WORK ORDER ->
Report how many lines of the data contain the string "this". Add nothing.
--------------------------------------------------
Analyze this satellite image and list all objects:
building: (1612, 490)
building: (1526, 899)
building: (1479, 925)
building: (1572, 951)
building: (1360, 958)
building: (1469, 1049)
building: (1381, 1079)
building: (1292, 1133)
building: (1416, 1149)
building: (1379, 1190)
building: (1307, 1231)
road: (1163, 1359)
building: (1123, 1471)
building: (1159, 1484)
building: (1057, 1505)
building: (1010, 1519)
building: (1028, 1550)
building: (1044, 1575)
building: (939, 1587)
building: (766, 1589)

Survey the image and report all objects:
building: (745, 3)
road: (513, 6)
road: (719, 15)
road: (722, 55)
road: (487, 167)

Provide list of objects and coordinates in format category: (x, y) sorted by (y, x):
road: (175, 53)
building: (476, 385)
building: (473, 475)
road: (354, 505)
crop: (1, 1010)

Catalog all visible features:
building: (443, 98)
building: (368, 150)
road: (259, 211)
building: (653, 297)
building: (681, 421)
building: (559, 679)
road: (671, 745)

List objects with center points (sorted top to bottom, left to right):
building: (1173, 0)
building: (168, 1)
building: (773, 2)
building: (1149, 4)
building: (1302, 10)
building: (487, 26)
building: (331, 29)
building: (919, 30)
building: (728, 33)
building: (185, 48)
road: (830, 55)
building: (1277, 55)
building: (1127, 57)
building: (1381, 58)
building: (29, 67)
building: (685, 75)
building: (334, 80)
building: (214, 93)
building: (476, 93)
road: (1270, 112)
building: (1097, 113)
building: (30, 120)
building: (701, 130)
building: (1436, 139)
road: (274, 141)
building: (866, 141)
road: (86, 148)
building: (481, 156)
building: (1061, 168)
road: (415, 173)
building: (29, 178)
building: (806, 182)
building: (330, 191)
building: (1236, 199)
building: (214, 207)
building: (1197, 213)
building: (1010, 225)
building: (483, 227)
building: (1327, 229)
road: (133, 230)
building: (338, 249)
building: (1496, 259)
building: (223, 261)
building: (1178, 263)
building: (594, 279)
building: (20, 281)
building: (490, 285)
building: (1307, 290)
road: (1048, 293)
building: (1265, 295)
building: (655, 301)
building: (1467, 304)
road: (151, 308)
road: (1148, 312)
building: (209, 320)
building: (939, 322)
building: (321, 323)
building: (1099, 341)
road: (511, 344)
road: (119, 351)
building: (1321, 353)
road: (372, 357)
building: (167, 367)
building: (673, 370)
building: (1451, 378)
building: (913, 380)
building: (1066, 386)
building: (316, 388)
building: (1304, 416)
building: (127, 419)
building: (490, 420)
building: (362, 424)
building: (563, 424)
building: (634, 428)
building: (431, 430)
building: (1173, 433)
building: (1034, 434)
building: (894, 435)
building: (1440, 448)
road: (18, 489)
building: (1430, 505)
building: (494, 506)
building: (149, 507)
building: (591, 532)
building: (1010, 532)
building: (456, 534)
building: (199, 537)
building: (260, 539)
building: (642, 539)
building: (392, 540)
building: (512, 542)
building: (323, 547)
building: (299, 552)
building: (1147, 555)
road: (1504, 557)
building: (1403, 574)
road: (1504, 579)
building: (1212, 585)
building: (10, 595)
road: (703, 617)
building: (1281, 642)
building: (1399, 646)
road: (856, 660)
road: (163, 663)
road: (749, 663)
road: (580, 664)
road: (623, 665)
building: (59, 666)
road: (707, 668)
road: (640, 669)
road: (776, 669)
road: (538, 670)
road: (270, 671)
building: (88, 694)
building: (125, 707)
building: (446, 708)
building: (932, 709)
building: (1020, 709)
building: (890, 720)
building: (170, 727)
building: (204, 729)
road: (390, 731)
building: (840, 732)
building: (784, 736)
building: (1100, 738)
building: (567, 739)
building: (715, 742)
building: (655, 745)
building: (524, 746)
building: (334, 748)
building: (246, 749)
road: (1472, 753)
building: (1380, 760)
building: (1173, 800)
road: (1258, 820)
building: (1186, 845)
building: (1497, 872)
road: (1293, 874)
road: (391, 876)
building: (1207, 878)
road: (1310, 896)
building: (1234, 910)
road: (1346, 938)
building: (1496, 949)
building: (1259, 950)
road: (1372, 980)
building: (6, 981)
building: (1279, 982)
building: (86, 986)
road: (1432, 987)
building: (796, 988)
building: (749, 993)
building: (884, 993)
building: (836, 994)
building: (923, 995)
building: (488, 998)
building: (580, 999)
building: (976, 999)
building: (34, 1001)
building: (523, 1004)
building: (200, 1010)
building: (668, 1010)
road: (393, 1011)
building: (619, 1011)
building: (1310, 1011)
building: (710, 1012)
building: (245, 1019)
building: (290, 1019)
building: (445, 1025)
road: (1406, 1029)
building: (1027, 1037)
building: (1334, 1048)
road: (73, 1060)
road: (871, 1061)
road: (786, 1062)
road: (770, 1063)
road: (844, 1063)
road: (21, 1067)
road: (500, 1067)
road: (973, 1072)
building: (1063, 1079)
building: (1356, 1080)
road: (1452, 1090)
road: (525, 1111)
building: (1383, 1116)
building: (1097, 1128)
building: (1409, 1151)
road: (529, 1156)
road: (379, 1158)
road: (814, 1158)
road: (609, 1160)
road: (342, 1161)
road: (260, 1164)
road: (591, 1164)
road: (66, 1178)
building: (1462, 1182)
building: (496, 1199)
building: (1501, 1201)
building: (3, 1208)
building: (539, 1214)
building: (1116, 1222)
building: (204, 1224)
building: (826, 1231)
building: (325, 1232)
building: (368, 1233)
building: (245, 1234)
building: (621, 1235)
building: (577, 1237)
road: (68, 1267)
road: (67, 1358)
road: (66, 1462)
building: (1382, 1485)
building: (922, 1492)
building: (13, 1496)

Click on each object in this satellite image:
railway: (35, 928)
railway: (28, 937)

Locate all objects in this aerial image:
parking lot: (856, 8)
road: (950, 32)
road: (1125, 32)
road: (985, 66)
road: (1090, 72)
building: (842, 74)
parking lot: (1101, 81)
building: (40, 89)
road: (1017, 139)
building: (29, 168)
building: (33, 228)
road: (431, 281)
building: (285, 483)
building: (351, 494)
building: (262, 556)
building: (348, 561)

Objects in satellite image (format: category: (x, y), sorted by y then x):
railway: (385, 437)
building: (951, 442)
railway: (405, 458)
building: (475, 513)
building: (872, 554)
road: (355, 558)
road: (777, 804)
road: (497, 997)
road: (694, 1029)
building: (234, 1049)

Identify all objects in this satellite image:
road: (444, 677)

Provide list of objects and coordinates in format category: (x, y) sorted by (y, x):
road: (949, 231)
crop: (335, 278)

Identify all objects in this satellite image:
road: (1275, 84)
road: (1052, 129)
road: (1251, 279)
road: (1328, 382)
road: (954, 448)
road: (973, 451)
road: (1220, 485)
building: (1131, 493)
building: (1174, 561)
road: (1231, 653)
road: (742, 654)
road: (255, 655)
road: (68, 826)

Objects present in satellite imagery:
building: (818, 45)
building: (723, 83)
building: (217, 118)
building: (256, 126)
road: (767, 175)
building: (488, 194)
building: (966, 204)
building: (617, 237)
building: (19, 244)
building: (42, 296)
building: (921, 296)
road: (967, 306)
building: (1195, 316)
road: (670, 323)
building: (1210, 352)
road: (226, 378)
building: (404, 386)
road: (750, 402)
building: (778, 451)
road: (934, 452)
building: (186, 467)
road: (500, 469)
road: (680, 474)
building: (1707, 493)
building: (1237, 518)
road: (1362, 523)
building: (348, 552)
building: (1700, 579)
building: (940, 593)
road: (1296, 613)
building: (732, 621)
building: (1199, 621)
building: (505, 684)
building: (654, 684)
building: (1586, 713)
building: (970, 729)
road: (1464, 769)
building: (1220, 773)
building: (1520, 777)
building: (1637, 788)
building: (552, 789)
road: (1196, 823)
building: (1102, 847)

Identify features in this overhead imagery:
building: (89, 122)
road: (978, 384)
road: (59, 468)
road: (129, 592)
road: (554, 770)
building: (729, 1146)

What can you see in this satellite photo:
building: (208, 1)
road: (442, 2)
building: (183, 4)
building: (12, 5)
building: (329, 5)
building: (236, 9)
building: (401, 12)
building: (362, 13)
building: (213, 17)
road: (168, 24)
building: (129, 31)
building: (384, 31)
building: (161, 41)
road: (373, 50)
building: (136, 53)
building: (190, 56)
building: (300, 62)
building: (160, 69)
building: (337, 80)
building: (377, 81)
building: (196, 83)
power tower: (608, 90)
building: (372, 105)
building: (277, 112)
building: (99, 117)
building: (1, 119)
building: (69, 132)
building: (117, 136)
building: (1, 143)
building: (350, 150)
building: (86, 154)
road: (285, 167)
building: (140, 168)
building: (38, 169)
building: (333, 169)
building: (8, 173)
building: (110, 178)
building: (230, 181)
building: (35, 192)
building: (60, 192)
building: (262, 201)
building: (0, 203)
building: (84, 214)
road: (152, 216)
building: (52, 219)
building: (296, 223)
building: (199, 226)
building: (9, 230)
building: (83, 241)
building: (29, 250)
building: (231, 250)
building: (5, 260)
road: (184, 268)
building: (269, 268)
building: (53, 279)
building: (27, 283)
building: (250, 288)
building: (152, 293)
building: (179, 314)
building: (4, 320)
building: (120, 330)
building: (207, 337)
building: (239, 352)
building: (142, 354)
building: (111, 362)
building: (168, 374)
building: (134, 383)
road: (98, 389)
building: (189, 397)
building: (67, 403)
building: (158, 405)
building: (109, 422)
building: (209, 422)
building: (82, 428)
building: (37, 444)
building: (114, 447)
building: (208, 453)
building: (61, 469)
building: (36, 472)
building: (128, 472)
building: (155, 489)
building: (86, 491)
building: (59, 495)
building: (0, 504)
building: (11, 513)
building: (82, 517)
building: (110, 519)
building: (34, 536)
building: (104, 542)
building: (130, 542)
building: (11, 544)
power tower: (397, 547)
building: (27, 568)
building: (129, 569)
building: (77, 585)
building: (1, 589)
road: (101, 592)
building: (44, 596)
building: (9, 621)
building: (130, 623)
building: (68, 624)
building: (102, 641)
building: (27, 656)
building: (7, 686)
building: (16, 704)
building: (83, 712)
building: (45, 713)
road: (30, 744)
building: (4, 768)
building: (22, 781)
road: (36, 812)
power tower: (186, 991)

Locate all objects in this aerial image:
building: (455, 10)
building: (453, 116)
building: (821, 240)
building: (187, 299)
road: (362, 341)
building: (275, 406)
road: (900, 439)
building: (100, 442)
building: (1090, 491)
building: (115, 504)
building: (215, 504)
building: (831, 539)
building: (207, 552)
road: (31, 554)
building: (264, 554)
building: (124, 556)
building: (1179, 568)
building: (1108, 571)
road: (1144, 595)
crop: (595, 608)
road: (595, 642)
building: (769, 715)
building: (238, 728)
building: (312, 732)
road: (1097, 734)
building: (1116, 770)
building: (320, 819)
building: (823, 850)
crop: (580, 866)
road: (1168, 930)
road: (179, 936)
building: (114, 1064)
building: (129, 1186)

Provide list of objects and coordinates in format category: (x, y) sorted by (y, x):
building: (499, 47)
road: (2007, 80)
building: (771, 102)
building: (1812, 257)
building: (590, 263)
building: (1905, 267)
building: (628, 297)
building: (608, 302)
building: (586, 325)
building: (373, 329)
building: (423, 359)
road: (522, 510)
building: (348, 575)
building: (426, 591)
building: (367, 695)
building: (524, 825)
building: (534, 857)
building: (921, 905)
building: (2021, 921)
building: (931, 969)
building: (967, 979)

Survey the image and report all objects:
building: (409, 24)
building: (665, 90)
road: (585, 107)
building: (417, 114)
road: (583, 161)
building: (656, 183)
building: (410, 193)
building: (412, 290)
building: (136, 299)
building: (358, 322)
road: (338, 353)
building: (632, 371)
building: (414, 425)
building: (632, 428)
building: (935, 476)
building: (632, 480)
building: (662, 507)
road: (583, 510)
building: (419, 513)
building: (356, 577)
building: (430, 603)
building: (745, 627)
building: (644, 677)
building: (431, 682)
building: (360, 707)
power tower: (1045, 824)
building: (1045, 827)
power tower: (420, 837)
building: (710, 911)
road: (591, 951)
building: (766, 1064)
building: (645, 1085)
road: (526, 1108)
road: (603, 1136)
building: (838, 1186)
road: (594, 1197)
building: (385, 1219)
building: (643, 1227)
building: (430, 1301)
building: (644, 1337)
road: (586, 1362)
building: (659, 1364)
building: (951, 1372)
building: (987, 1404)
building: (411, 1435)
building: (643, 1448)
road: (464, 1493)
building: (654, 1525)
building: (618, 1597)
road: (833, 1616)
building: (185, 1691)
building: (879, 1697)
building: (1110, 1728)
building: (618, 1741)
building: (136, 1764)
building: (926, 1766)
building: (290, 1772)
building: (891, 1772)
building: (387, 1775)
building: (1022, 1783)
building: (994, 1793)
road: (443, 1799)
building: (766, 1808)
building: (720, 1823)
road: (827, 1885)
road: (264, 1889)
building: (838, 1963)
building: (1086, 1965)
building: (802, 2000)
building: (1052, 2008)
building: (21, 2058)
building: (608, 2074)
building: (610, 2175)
--------------------------------------------------
RESPONSE BOX ->
8